§ **Information shown**:
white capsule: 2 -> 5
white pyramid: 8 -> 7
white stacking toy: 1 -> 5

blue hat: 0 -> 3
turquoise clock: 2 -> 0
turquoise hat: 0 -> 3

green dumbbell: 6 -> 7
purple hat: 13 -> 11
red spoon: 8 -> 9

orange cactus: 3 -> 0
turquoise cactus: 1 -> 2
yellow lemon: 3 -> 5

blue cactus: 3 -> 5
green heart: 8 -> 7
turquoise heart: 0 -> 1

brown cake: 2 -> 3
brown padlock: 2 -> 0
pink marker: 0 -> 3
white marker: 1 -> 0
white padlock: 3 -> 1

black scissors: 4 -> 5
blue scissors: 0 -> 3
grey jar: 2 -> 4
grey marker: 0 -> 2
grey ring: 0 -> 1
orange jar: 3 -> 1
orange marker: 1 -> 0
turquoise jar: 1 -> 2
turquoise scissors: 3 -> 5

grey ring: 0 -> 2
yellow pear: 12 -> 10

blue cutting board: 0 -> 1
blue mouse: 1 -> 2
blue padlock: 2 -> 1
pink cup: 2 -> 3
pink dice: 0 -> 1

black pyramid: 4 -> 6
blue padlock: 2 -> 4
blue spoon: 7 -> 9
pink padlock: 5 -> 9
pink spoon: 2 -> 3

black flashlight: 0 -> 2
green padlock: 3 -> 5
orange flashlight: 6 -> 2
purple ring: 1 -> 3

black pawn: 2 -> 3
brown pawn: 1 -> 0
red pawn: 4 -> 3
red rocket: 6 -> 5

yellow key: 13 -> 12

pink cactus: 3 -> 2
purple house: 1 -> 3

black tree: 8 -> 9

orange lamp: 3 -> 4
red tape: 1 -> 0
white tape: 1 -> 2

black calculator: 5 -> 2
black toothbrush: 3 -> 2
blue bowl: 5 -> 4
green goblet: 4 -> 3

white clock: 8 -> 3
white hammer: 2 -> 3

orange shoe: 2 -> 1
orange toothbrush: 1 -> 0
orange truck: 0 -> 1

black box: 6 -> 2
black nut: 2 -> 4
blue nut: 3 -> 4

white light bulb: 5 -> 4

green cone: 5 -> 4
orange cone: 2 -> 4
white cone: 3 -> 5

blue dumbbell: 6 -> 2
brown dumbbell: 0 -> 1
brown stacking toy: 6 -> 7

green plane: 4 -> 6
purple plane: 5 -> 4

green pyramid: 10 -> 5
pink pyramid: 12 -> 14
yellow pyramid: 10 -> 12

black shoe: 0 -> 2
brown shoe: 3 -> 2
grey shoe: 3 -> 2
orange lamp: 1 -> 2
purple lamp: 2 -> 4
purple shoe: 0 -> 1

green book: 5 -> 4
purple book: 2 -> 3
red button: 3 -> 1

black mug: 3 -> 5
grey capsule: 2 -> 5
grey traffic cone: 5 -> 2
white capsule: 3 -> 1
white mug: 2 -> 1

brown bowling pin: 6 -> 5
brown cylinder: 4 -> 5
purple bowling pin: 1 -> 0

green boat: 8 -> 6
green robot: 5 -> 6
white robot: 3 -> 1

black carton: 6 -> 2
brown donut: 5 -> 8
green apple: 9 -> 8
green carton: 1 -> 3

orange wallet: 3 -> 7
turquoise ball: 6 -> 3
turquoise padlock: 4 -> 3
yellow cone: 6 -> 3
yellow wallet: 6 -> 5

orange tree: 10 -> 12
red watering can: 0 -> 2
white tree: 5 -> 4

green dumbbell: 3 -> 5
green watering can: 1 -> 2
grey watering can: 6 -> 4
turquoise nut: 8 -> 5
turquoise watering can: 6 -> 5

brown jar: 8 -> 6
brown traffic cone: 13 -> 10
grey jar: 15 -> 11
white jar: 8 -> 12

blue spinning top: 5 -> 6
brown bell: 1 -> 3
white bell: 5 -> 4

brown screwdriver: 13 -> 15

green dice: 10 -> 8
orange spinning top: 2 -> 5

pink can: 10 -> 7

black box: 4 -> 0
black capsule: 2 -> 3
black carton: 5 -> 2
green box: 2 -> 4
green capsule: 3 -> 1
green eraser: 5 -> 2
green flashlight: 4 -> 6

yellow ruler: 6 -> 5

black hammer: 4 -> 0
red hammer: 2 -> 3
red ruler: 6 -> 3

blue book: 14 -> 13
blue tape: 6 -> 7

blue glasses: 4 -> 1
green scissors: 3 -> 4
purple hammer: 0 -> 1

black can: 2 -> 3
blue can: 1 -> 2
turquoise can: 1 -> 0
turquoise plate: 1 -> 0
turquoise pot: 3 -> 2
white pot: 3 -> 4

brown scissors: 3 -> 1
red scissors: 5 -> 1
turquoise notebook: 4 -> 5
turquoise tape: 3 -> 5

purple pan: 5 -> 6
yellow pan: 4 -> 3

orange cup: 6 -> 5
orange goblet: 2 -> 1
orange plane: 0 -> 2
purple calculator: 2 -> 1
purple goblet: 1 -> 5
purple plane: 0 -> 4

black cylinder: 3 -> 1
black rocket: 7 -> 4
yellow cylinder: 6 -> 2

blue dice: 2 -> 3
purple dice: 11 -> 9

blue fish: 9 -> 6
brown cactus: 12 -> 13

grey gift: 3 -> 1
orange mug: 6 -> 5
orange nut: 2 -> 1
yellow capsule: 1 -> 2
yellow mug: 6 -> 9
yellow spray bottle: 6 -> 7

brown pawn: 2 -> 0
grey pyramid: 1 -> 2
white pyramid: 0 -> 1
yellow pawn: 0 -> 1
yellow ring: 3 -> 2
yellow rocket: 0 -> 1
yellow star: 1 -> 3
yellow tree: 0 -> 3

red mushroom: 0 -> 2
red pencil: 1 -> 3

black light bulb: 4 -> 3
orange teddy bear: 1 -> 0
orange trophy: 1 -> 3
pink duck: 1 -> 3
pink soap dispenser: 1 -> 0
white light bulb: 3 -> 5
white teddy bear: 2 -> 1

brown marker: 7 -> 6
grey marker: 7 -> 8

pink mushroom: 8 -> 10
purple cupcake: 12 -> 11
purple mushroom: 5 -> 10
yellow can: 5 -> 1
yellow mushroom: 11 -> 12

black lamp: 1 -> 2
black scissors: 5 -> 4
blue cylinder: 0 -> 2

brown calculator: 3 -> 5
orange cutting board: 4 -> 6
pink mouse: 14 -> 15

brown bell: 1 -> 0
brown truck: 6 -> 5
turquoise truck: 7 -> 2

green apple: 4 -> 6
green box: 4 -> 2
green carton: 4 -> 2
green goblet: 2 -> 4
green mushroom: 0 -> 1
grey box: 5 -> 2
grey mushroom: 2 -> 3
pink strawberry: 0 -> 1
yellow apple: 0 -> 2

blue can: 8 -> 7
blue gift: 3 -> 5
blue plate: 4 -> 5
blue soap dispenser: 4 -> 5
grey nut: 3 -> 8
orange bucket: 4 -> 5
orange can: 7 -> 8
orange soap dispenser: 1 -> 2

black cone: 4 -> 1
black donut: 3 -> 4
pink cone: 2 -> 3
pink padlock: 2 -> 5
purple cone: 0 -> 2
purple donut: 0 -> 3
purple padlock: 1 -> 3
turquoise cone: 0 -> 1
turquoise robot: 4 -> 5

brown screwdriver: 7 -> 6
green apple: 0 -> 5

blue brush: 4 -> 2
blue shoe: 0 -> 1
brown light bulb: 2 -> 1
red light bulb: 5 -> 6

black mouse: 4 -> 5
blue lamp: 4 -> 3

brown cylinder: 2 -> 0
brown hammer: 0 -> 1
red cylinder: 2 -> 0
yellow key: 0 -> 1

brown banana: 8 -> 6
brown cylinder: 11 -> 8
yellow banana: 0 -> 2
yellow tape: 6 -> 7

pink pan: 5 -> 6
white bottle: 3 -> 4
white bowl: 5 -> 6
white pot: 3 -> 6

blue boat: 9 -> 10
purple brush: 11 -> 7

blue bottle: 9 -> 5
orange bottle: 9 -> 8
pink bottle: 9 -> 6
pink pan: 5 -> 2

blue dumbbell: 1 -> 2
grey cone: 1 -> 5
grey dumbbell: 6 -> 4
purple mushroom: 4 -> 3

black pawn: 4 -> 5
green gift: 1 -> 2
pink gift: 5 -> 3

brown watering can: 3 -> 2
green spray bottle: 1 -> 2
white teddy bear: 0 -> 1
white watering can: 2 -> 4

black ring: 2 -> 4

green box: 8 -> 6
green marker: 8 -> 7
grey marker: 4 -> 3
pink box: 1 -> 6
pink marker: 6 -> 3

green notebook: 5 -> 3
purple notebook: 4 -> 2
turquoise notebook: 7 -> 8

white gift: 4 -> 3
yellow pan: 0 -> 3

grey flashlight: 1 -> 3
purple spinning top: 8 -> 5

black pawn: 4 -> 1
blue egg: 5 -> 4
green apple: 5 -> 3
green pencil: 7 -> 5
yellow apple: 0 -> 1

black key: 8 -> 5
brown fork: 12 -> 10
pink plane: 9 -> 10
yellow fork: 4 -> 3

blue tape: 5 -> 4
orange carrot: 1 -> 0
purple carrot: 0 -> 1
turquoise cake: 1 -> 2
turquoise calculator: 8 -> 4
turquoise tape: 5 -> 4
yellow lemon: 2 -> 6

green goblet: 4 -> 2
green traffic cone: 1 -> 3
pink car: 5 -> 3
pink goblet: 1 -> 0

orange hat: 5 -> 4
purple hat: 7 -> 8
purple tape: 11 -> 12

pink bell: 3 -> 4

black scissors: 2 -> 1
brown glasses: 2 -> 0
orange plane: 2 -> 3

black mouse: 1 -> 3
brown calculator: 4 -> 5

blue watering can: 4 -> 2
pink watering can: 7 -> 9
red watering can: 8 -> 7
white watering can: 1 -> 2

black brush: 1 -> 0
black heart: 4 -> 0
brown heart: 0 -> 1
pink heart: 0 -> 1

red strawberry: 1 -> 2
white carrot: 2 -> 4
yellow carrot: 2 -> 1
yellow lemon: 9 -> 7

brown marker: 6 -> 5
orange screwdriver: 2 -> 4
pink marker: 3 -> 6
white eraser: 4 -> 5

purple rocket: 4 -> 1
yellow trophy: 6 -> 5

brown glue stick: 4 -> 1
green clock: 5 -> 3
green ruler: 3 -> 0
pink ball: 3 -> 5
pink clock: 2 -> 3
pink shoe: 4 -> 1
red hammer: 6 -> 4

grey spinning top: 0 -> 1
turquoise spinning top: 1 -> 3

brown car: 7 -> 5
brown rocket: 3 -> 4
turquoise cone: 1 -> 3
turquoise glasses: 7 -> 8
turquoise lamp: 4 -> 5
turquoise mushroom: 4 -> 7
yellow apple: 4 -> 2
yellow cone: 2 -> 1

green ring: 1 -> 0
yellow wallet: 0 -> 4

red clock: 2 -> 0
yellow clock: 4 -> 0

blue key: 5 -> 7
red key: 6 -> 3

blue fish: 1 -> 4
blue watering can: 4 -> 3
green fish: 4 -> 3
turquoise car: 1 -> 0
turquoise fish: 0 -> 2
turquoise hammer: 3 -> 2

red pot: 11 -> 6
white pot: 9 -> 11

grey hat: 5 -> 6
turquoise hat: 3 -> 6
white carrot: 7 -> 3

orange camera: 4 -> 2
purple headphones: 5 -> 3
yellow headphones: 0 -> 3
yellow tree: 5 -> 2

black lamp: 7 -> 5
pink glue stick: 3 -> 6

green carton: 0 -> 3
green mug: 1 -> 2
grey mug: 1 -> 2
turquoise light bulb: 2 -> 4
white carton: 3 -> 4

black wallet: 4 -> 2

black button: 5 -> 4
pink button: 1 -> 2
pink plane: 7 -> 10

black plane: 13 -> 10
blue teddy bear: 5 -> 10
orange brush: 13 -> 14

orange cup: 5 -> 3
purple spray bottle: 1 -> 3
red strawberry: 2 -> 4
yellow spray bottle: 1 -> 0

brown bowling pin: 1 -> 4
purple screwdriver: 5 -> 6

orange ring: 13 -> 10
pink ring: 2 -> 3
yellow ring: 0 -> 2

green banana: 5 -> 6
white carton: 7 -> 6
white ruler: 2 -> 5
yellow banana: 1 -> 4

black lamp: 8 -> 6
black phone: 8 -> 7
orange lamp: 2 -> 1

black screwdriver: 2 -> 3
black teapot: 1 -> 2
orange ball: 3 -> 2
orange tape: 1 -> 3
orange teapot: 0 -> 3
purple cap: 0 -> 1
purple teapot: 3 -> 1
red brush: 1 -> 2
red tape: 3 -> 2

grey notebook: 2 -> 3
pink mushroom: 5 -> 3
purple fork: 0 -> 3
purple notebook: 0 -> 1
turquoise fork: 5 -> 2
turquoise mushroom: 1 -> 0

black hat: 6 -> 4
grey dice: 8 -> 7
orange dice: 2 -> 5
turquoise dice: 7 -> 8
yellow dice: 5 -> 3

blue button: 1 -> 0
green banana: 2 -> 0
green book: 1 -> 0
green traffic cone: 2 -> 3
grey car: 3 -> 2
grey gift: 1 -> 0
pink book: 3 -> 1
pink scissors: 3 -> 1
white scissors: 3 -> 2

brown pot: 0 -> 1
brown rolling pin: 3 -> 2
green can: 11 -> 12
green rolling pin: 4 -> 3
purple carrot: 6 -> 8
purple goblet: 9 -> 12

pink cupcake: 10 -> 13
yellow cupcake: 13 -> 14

§ **What you will do**: Could you restate, word for word, the lines above from the one with "orange truck: 0 -> 1" to the one with "red scissors: 5 -> 1", both included?

§ **Response to this task**:
orange truck: 0 -> 1

black box: 6 -> 2
black nut: 2 -> 4
blue nut: 3 -> 4

white light bulb: 5 -> 4

green cone: 5 -> 4
orange cone: 2 -> 4
white cone: 3 -> 5

blue dumbbell: 6 -> 2
brown dumbbell: 0 -> 1
brown stacking toy: 6 -> 7

green plane: 4 -> 6
purple plane: 5 -> 4

green pyramid: 10 -> 5
pink pyramid: 12 -> 14
yellow pyramid: 10 -> 12

black shoe: 0 -> 2
brown shoe: 3 -> 2
grey shoe: 3 -> 2
orange lamp: 1 -> 2
purple lamp: 2 -> 4
purple shoe: 0 -> 1

green book: 5 -> 4
purple book: 2 -> 3
red button: 3 -> 1

black mug: 3 -> 5
grey capsule: 2 -> 5
grey traffic cone: 5 -> 2
white capsule: 3 -> 1
white mug: 2 -> 1

brown bowling pin: 6 -> 5
brown cylinder: 4 -> 5
purple bowling pin: 1 -> 0

green boat: 8 -> 6
green robot: 5 -> 6
white robot: 3 -> 1

black carton: 6 -> 2
brown donut: 5 -> 8
green apple: 9 -> 8
green carton: 1 -> 3

orange wallet: 3 -> 7
turquoise ball: 6 -> 3
turquoise padlock: 4 -> 3
yellow cone: 6 -> 3
yellow wallet: 6 -> 5

orange tree: 10 -> 12
red watering can: 0 -> 2
white tree: 5 -> 4

green dumbbell: 3 -> 5
green watering can: 1 -> 2
grey watering can: 6 -> 4
turquoise nut: 8 -> 5
turquoise watering can: 6 -> 5

brown jar: 8 -> 6
brown traffic cone: 13 -> 10
grey jar: 15 -> 11
white jar: 8 -> 12

blue spinning top: 5 -> 6
brown bell: 1 -> 3
white bell: 5 -> 4

brown screwdriver: 13 -> 15

green dice: 10 -> 8
orange spinning top: 2 -> 5

pink can: 10 -> 7

black box: 4 -> 0
black capsule: 2 -> 3
black carton: 5 -> 2
green box: 2 -> 4
green capsule: 3 -> 1
green eraser: 5 -> 2
green flashlight: 4 -> 6

yellow ruler: 6 -> 5

black hammer: 4 -> 0
red hammer: 2 -> 3
red ruler: 6 -> 3

blue book: 14 -> 13
blue tape: 6 -> 7

blue glasses: 4 -> 1
green scissors: 3 -> 4
purple hammer: 0 -> 1

black can: 2 -> 3
blue can: 1 -> 2
turquoise can: 1 -> 0
turquoise plate: 1 -> 0
turquoise pot: 3 -> 2
white pot: 3 -> 4

brown scissors: 3 -> 1
red scissors: 5 -> 1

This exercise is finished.